# ASSIGNMENT
Using the data that follows, return exactly the lines from the one that contains "building: [344,470,386,523] -> none" through the one that contains "building: [432,144,502,230] -> none", ends included.

# DATA SHOWN
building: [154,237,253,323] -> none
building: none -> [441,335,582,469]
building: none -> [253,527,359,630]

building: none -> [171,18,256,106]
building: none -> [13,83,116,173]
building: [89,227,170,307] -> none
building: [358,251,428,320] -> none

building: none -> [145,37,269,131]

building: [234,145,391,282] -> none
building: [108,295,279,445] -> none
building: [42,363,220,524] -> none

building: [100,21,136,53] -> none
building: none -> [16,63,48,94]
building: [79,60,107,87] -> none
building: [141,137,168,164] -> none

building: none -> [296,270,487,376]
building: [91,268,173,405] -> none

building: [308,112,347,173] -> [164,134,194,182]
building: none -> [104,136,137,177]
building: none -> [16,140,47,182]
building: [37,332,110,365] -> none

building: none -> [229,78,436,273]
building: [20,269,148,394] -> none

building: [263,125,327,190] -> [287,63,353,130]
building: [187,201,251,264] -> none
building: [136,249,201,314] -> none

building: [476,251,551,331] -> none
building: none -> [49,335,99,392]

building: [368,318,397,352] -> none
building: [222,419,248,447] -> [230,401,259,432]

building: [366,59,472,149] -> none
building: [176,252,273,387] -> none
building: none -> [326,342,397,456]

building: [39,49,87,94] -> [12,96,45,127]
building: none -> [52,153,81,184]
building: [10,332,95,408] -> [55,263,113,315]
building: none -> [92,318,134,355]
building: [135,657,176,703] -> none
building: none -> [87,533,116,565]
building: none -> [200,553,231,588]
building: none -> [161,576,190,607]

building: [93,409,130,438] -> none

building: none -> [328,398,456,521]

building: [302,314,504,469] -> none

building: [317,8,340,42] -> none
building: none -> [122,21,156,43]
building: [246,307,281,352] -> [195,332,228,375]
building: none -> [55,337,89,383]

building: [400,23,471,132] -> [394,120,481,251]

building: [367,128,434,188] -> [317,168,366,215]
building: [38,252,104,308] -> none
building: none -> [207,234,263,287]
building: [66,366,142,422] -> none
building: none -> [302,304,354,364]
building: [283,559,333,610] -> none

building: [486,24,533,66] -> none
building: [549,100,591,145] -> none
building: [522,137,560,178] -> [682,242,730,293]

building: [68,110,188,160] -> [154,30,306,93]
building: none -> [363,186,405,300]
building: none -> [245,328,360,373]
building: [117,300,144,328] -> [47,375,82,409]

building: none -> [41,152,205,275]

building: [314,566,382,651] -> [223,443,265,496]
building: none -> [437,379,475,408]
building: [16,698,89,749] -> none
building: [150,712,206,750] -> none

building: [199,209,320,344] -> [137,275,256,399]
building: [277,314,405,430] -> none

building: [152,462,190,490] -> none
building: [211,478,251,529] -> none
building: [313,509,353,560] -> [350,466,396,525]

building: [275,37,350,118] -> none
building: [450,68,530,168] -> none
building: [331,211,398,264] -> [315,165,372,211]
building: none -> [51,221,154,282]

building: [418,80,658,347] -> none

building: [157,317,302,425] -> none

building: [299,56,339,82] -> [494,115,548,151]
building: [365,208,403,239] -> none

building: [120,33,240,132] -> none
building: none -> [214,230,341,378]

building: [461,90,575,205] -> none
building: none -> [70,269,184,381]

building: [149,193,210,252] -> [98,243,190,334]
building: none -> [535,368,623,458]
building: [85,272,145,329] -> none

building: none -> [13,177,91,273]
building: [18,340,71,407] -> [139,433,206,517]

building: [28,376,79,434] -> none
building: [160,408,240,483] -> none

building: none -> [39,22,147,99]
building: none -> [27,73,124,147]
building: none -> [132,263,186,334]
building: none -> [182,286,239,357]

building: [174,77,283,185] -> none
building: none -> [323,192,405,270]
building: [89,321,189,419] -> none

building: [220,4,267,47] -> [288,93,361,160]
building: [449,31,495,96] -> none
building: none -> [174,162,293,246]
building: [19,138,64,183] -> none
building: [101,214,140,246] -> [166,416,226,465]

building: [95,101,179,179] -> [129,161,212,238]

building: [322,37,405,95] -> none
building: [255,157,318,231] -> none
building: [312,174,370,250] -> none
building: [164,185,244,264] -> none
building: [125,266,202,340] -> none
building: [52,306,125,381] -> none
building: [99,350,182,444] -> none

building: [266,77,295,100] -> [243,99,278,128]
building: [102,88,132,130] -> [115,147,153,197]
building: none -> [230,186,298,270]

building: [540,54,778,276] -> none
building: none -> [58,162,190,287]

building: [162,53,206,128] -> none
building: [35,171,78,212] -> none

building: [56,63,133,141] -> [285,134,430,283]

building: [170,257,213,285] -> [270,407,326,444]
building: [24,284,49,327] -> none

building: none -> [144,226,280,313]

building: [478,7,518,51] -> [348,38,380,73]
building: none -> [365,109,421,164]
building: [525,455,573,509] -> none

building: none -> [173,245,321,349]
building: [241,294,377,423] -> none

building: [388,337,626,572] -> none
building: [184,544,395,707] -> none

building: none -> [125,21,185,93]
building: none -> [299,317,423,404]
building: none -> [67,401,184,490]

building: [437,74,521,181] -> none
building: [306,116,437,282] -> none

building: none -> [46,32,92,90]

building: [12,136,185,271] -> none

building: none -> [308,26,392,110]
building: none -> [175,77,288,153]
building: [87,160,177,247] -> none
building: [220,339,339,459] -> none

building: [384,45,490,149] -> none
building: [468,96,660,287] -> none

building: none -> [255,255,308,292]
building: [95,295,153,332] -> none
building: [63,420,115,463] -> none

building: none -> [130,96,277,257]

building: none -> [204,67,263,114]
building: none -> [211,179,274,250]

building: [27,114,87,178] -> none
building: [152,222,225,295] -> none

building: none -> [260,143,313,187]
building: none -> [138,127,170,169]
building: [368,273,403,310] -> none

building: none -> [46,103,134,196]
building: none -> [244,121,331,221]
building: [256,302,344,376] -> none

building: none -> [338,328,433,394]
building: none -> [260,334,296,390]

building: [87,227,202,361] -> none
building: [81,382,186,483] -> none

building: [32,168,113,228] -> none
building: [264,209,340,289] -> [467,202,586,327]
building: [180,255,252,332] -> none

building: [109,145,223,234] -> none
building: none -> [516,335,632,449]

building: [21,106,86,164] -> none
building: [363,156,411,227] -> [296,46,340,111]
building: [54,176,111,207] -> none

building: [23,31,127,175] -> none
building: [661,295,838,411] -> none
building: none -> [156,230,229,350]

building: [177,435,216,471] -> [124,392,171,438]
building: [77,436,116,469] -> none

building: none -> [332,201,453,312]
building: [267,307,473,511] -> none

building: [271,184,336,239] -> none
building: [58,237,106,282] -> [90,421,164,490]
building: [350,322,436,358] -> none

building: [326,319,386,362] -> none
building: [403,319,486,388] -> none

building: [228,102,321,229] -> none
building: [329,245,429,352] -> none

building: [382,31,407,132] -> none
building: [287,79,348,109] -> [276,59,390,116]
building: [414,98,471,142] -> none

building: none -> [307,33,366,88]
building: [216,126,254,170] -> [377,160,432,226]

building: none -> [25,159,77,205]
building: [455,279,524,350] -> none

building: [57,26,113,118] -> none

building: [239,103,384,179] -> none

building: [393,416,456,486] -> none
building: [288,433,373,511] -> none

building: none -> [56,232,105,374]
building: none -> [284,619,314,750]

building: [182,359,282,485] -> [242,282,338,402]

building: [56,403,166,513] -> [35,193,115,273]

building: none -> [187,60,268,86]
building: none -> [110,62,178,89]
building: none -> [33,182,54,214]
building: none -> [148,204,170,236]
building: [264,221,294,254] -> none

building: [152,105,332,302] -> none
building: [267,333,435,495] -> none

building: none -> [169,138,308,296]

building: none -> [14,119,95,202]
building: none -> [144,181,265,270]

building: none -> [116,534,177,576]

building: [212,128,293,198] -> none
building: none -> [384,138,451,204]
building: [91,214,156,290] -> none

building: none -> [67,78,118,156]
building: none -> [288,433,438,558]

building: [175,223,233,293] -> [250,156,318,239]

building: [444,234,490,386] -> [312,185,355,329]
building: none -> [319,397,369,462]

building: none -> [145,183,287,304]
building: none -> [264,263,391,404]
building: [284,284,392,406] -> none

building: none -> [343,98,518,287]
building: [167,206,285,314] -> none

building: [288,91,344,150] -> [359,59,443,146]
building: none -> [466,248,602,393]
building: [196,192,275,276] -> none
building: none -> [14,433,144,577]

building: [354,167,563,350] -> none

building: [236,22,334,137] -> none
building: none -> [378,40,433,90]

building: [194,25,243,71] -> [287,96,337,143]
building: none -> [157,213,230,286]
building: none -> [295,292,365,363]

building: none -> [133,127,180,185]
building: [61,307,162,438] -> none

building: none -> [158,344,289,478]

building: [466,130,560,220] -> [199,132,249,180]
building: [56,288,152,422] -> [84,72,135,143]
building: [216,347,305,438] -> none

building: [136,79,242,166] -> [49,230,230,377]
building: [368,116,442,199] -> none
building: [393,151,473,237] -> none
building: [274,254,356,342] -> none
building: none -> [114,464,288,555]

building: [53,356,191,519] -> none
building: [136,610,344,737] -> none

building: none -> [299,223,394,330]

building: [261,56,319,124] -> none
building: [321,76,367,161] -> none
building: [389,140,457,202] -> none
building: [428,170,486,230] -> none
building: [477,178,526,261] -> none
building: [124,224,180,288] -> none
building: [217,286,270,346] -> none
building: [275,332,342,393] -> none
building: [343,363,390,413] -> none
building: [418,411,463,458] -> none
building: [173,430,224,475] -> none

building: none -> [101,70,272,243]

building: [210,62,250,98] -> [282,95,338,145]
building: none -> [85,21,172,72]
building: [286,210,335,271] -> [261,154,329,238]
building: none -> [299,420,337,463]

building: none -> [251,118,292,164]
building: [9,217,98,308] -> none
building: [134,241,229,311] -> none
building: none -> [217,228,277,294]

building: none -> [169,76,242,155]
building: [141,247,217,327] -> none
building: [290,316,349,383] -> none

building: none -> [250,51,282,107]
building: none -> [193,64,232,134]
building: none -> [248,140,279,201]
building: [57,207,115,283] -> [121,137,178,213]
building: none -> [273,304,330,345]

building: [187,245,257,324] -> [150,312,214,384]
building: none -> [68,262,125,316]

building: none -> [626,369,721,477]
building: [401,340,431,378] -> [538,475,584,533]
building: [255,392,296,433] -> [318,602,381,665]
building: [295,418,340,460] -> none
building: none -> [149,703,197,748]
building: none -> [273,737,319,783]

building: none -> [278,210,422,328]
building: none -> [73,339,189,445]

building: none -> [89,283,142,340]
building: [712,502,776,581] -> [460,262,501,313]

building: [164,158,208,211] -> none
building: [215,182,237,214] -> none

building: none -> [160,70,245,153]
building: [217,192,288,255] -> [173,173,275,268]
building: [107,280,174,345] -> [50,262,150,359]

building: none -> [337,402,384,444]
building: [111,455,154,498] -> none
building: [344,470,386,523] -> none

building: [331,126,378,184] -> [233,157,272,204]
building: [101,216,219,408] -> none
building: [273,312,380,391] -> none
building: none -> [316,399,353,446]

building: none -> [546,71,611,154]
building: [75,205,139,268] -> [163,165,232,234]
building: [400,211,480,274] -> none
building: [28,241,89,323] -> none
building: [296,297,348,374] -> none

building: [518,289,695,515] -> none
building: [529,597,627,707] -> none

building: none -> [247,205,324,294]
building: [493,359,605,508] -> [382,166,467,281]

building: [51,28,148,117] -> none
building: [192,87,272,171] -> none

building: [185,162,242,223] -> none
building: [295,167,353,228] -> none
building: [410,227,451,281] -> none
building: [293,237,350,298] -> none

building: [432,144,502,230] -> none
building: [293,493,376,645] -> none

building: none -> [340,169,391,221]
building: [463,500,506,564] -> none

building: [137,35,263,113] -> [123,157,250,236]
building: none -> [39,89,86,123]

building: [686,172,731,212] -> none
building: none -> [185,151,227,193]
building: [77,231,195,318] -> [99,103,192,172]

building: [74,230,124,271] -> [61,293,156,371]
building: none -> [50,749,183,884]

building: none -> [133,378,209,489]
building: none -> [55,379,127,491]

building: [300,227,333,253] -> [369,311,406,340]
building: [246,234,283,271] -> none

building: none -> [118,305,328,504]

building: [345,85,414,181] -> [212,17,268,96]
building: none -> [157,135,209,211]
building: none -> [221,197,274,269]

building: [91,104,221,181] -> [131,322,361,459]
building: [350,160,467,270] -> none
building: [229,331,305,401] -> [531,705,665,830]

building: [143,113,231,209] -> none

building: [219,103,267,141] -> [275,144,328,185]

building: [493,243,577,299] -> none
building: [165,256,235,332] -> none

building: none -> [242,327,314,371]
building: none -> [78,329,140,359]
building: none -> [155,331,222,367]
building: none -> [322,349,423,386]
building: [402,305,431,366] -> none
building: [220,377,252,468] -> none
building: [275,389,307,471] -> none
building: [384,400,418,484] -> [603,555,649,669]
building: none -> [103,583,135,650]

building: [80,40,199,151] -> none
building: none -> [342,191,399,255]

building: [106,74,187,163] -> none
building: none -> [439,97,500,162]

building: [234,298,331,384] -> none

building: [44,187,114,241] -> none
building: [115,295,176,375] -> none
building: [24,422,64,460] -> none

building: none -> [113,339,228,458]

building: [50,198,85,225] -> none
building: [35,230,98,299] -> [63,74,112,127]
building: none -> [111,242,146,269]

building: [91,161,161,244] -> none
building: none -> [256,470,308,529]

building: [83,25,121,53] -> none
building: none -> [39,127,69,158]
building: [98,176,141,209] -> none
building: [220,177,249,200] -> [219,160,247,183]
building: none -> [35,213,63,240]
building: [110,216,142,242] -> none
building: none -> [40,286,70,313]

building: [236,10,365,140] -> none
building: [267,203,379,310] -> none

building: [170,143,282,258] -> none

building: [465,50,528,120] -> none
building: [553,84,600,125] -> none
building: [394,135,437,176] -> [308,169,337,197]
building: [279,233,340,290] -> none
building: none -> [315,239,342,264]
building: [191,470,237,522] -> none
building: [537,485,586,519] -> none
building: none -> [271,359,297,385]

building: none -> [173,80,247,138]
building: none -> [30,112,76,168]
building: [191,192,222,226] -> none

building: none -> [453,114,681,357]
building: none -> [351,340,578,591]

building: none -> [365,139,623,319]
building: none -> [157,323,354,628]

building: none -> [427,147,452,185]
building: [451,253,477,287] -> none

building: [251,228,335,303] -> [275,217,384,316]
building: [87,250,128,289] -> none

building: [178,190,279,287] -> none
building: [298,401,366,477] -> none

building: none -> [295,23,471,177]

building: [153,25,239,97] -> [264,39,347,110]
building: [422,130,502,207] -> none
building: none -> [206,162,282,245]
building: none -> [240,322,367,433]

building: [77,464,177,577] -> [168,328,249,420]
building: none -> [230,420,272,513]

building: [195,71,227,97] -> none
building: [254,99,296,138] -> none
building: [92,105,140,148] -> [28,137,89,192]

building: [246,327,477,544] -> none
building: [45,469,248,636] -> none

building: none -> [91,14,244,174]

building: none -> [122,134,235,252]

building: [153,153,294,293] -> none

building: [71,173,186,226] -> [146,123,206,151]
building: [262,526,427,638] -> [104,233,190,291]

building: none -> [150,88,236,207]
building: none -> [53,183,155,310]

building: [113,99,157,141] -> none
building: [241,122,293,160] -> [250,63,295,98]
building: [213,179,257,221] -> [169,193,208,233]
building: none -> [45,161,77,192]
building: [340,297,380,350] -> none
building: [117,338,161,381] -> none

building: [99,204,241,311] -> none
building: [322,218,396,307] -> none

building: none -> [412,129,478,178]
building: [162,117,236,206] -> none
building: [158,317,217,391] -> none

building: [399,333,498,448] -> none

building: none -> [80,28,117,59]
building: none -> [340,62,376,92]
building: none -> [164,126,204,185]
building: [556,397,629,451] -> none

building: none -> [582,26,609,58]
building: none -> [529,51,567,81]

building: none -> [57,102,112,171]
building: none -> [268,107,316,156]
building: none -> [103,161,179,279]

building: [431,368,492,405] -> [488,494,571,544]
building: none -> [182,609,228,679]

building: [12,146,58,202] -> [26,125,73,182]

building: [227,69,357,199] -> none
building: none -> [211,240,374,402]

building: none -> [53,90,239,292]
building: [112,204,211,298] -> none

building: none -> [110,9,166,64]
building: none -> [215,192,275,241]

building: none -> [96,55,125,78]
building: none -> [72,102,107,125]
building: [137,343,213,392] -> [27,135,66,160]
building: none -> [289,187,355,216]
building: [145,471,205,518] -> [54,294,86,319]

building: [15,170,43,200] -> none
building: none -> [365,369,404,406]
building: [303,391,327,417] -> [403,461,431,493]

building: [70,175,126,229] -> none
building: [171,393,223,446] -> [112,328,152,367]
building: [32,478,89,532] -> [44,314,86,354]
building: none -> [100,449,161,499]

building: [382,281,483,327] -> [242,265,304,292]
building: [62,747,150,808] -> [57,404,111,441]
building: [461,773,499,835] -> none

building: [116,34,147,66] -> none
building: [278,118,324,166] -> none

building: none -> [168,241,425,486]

# RESPONSE
building: [344,470,386,523] -> none

building: [331,126,378,184] -> [233,157,272,204]
building: [101,216,219,408] -> none
building: [273,312,380,391] -> none
building: none -> [316,399,353,446]

building: none -> [546,71,611,154]
building: [75,205,139,268] -> [163,165,232,234]
building: [400,211,480,274] -> none
building: [28,241,89,323] -> none
building: [296,297,348,374] -> none

building: [518,289,695,515] -> none
building: [529,597,627,707] -> none

building: none -> [247,205,324,294]
building: [493,359,605,508] -> [382,166,467,281]

building: [51,28,148,117] -> none
building: [192,87,272,171] -> none

building: [185,162,242,223] -> none
building: [295,167,353,228] -> none
building: [410,227,451,281] -> none
building: [293,237,350,298] -> none

building: [432,144,502,230] -> none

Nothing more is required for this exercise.